**YOUR INSTRUCTIONS**
Copy out, word for word, everything in the items below from the line containing "No, white cardboard box at lower right is not a" down to the line containing "Correct, in the", including both of those lines.
+-------+
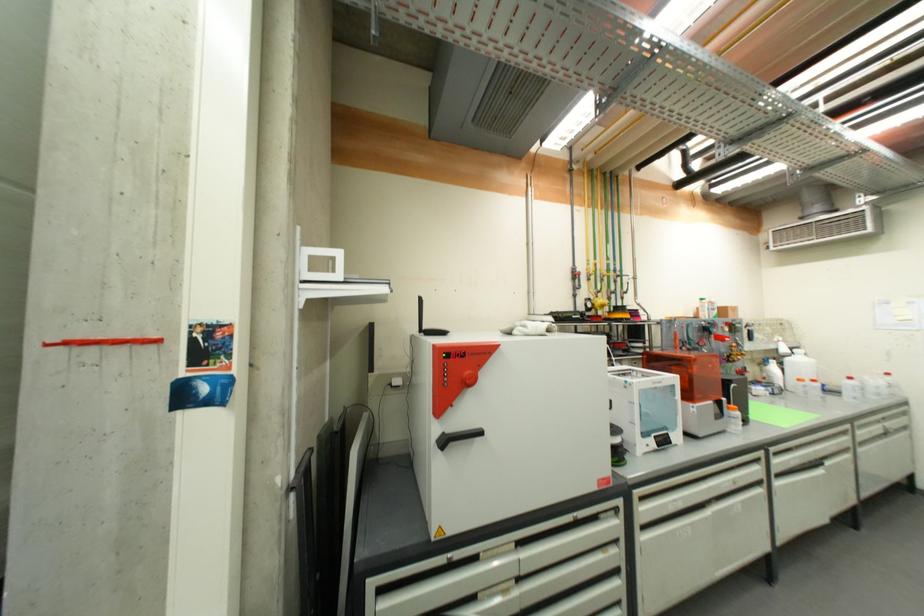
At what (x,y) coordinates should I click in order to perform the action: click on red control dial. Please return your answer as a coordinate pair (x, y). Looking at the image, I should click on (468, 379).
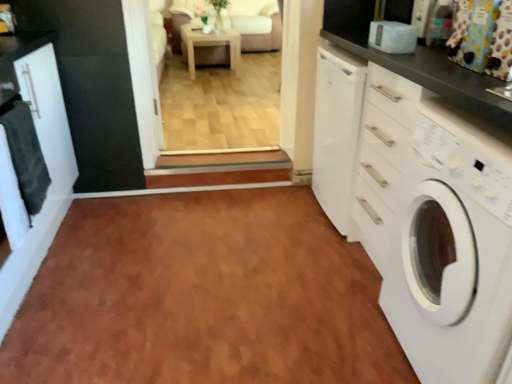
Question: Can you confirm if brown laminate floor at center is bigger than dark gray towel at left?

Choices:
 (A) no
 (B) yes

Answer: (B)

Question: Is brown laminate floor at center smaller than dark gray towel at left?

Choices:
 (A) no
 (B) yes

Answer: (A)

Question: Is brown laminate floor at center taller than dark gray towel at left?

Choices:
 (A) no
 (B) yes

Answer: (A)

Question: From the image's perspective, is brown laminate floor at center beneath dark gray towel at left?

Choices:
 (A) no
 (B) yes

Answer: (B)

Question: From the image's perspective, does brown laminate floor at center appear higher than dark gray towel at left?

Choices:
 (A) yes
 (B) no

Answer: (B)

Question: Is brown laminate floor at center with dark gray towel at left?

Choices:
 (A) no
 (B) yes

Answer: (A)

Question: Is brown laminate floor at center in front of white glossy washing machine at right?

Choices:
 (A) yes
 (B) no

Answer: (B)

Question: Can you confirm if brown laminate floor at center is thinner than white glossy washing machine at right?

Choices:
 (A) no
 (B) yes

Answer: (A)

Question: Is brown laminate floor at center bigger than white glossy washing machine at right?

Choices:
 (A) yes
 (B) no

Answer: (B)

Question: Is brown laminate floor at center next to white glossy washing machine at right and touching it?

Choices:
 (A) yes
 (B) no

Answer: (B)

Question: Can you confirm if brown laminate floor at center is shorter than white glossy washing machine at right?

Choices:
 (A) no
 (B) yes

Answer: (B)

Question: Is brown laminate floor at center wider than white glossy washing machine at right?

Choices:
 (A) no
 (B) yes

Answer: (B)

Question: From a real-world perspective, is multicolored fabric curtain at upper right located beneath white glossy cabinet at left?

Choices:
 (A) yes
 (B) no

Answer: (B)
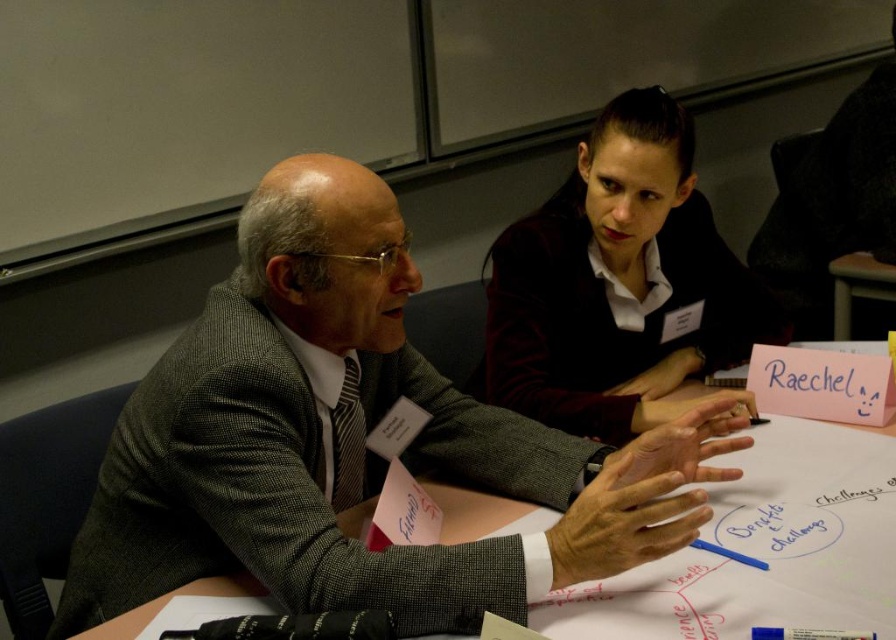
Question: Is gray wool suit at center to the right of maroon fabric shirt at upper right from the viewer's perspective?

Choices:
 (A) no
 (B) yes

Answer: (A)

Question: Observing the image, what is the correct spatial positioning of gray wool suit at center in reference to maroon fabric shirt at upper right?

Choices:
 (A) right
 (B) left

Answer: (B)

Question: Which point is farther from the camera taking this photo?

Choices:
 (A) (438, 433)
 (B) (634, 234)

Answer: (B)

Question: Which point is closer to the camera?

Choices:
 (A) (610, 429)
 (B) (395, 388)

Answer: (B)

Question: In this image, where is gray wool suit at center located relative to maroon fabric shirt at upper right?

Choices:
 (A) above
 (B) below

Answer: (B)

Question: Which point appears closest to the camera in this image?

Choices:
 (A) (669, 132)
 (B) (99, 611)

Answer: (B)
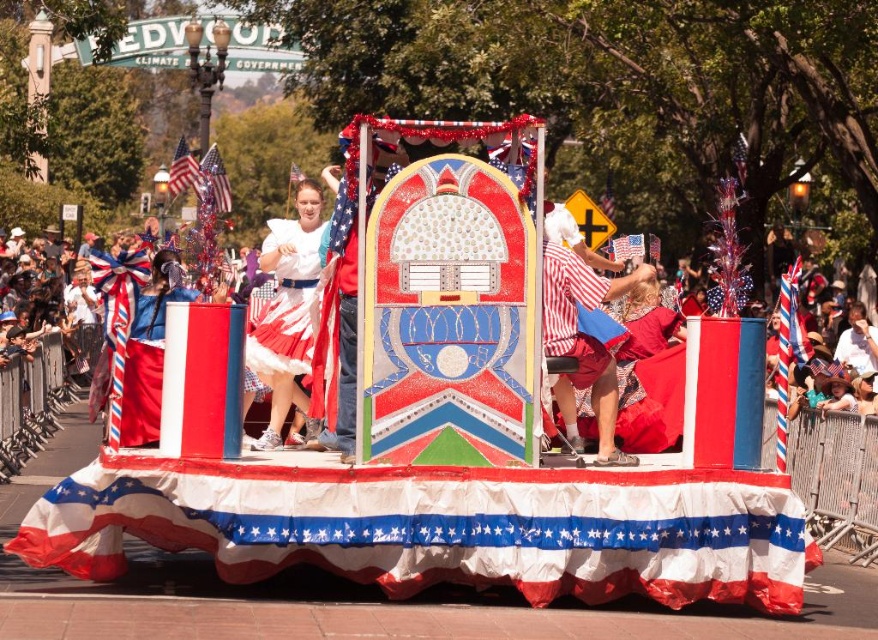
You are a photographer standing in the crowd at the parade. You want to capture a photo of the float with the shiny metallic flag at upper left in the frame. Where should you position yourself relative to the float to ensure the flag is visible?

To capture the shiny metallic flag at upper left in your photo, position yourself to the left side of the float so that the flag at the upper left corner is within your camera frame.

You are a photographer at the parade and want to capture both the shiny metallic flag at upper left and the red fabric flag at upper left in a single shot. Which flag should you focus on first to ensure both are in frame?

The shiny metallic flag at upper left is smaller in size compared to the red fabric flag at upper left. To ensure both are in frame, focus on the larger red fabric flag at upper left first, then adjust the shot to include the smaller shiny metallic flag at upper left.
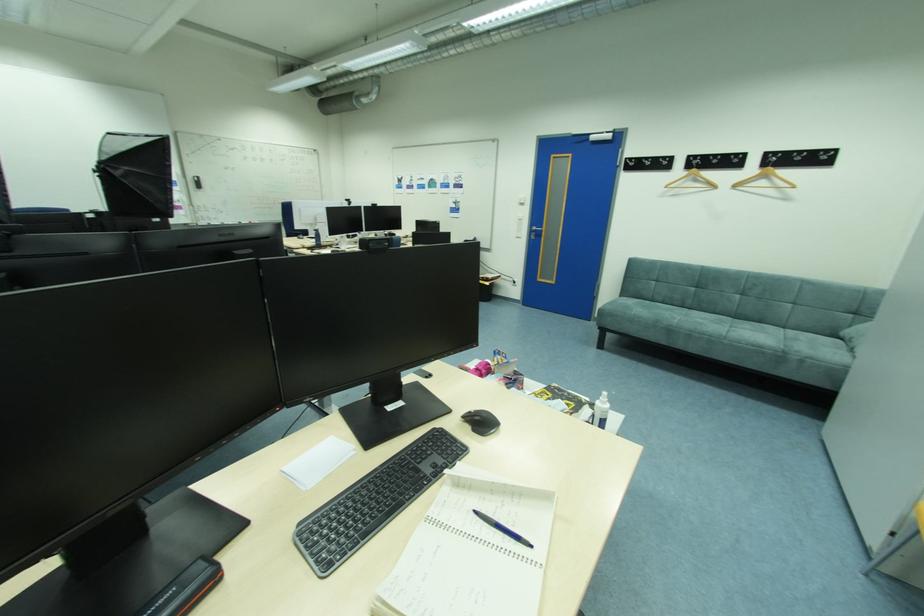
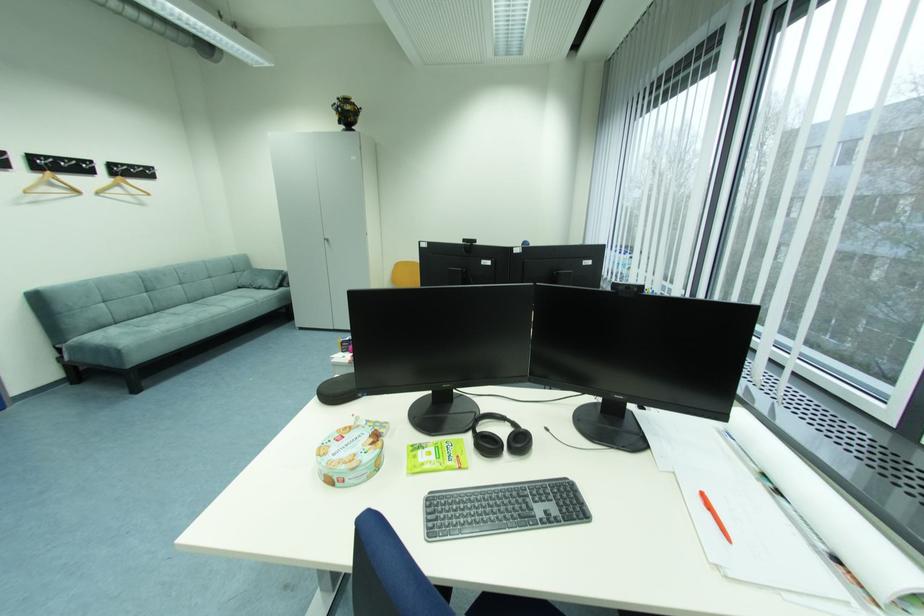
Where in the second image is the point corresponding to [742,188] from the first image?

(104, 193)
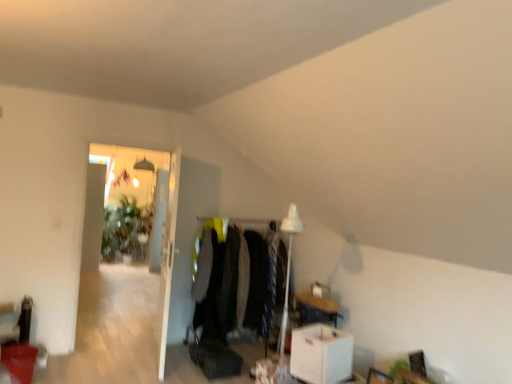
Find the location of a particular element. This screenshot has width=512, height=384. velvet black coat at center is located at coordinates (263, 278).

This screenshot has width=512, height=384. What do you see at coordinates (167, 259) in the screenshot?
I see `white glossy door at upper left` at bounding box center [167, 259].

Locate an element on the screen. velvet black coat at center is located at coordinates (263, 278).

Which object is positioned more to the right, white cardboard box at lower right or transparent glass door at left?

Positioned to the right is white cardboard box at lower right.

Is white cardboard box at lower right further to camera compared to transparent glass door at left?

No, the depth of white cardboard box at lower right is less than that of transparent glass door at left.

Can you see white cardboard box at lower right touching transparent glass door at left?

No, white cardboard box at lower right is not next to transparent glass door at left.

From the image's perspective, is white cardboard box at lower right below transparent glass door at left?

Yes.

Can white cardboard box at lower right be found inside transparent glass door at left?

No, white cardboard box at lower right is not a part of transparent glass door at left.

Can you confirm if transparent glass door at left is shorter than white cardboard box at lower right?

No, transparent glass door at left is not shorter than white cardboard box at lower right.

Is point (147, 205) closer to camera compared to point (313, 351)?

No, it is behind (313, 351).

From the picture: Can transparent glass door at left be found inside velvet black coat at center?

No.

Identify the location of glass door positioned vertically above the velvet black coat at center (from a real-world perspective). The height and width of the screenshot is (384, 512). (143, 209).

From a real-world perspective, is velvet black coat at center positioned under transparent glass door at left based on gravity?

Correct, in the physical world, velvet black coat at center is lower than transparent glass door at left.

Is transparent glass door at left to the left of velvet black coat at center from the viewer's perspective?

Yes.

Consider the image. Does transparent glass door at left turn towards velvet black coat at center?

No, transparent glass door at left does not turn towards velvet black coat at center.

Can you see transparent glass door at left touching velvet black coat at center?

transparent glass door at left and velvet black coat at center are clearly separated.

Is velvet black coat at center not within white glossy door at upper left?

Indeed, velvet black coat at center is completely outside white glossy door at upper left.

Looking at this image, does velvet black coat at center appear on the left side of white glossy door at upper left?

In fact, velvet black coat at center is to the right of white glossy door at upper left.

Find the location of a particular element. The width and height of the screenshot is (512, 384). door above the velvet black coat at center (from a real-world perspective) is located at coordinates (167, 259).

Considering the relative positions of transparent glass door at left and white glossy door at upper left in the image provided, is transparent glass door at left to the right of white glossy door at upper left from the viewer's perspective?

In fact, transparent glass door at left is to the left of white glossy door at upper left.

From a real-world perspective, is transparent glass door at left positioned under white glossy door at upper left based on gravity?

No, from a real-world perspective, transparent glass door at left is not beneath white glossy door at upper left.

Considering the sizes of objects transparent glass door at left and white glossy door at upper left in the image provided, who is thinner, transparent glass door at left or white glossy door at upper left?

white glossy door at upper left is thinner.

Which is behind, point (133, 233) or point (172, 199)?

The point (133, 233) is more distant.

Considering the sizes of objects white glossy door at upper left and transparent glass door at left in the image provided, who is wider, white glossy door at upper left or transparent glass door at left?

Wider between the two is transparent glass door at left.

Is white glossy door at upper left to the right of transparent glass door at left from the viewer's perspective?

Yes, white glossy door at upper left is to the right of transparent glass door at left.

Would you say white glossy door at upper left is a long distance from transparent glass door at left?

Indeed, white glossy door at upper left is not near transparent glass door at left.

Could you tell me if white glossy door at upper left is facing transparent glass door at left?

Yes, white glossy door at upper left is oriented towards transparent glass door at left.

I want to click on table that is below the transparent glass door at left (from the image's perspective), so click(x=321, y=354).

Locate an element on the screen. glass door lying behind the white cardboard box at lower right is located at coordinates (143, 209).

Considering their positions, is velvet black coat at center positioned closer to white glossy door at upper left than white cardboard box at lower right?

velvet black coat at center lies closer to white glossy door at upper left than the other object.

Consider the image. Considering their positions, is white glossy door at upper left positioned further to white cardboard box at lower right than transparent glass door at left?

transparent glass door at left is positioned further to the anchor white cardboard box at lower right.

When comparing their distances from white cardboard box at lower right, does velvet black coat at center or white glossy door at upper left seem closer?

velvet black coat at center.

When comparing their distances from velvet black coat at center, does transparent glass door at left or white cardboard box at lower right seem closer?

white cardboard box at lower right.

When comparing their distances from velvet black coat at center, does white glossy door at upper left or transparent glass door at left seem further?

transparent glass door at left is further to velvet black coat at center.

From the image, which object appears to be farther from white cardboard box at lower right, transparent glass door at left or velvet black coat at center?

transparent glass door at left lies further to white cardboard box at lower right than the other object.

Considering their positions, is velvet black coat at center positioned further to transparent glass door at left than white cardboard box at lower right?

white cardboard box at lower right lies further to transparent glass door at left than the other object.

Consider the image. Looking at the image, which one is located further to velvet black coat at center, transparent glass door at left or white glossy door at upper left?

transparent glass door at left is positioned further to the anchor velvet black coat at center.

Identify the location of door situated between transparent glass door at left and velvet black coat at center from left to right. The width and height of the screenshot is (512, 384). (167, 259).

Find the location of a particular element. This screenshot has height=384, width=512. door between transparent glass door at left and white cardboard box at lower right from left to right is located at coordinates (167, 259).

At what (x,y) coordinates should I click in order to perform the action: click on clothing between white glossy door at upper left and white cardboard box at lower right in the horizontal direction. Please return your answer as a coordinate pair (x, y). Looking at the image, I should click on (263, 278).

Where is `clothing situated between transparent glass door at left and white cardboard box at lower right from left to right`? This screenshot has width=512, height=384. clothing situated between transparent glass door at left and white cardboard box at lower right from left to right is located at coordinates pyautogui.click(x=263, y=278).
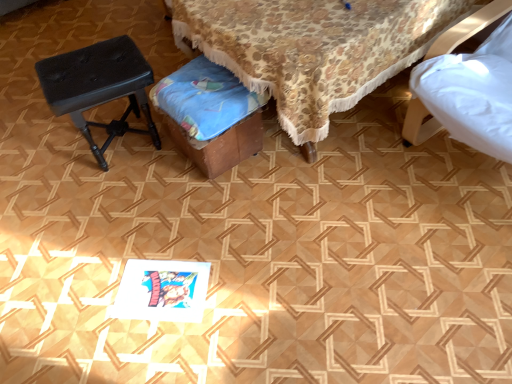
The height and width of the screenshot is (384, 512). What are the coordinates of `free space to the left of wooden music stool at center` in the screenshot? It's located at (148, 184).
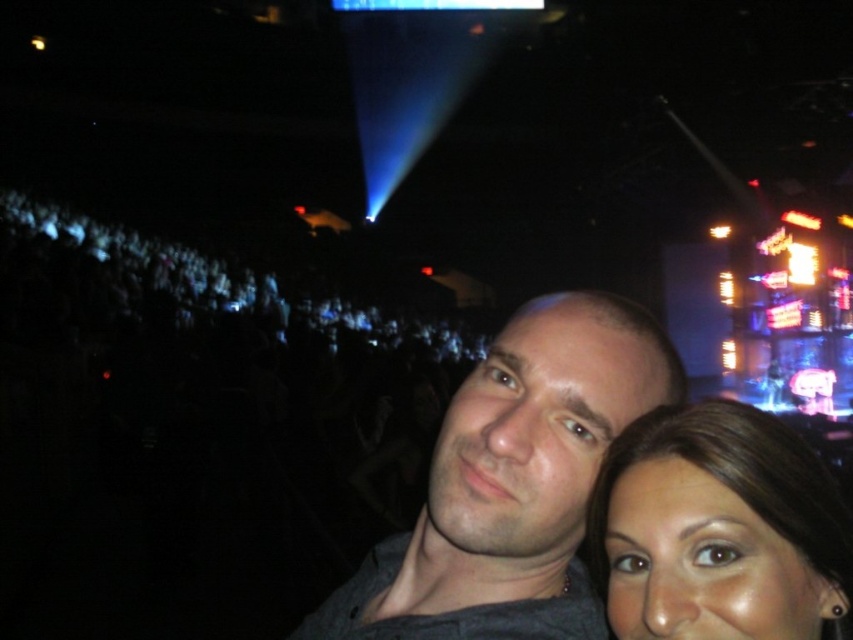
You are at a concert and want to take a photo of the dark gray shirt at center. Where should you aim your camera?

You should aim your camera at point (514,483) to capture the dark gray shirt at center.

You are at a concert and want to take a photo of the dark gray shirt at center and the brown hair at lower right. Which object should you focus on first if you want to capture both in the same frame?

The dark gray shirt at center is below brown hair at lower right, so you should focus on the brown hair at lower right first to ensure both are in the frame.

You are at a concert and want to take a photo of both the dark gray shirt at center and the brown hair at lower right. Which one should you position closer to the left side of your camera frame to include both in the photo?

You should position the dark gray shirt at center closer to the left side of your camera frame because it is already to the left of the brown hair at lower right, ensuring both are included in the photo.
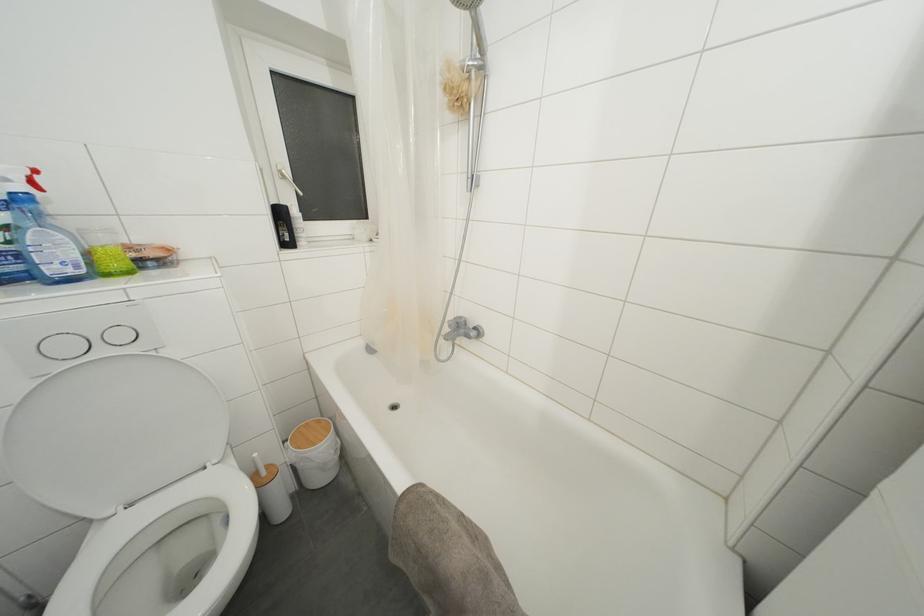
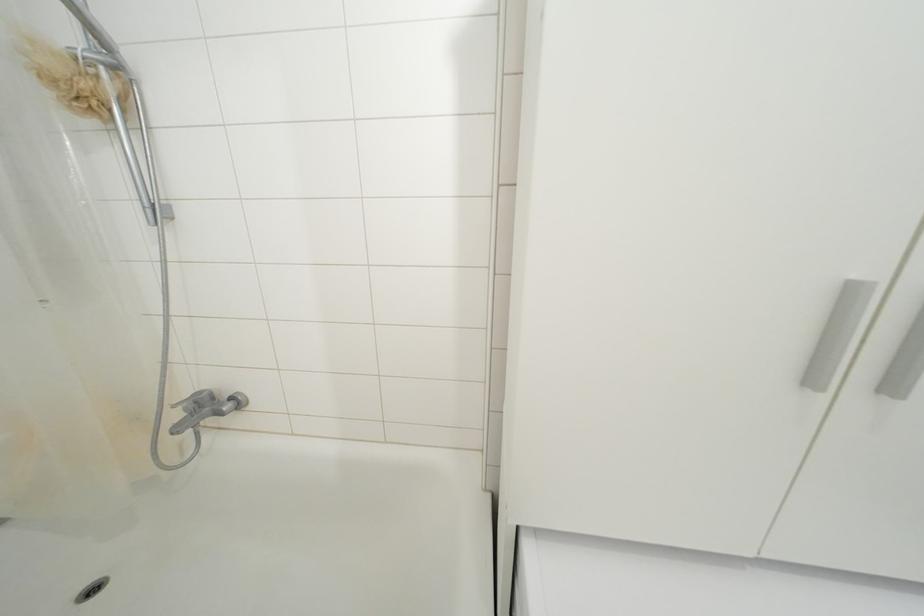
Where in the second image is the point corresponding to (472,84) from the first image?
+-------+
**SOLVED EXERCISE**
No, white cardboard box at lower right is not a part of transparent glass door at left.

Can you confirm if transparent glass door at left is shorter than white cardboard box at lower right?

No, transparent glass door at left is not shorter than white cardboard box at lower right.

Is point (147, 205) closer to camera compared to point (313, 351)?

No, it is behind (313, 351).

From the picture: Can transparent glass door at left be found inside velvet black coat at center?

No.

Identify the location of glass door positioned vertically above the velvet black coat at center (from a real-world perspective). The height and width of the screenshot is (384, 512). (143, 209).

From a real-world perspective, is velvet black coat at center positioned under transparent glass door at left based on gravity?

Correct, in the physical world, velvet black coat at center is lower than transparent glass door at left.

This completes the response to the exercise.